## Data listing:
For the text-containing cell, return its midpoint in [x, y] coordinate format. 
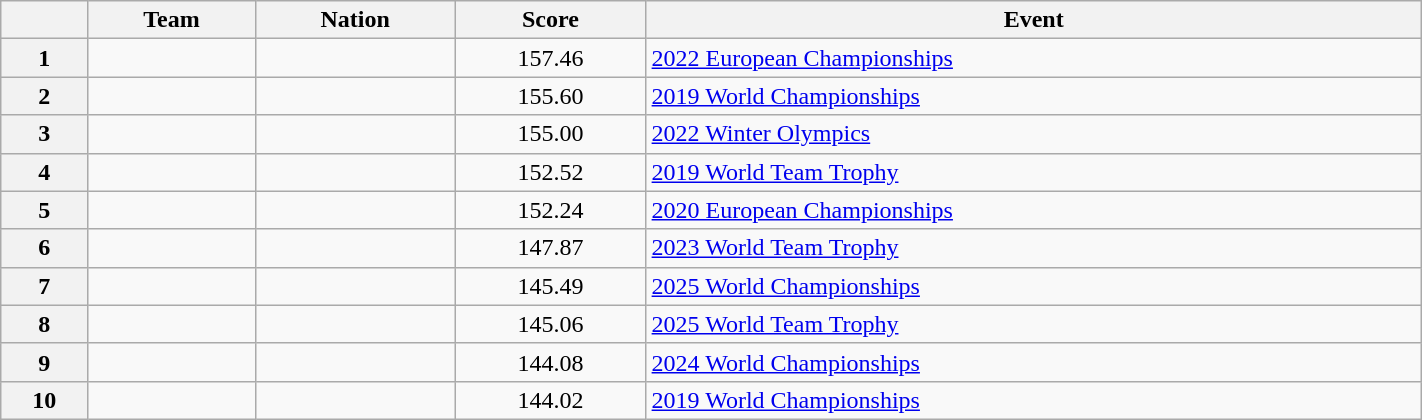
Score [550, 20]
155.00 [550, 134]
157.46 [550, 58]
152.24 [550, 210]
Team [172, 20]
145.06 [550, 324]
147.87 [550, 248]
6 [44, 248]
10 [44, 400]
2025 World Team Trophy [1034, 324]
Nation [355, 20]
4 [44, 172]
2019 World Team Trophy [1034, 172]
Event [1034, 20]
144.08 [550, 362]
2025 World Championships [1034, 286]
152.52 [550, 172]
8 [44, 324]
2020 European Championships [1034, 210]
3 [44, 134]
5 [44, 210]
7 [44, 286]
155.60 [550, 96]
144.02 [550, 400]
1 [44, 58]
2022 European Championships [1034, 58]
2 [44, 96]
2022 Winter Olympics [1034, 134]
2024 World Championships [1034, 362]
9 [44, 362]
2023 World Team Trophy [1034, 248]
145.49 [550, 286]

## Task description:
Copy all of the material above word for word and line for line, leaving out the picture.

## Written answer:
For the text-containing cell, return its midpoint in [x, y] coordinate format. 
Score [550, 20]
155.00 [550, 134]
157.46 [550, 58]
152.24 [550, 210]
Team [172, 20]
145.06 [550, 324]
147.87 [550, 248]
6 [44, 248]
10 [44, 400]
2025 World Team Trophy [1034, 324]
Nation [355, 20]
4 [44, 172]
2019 World Team Trophy [1034, 172]
Event [1034, 20]
144.08 [550, 362]
2025 World Championships [1034, 286]
152.52 [550, 172]
8 [44, 324]
2020 European Championships [1034, 210]
3 [44, 134]
5 [44, 210]
7 [44, 286]
155.60 [550, 96]
144.02 [550, 400]
1 [44, 58]
2022 European Championships [1034, 58]
2 [44, 96]
2022 Winter Olympics [1034, 134]
2024 World Championships [1034, 362]
9 [44, 362]
2023 World Team Trophy [1034, 248]
145.49 [550, 286]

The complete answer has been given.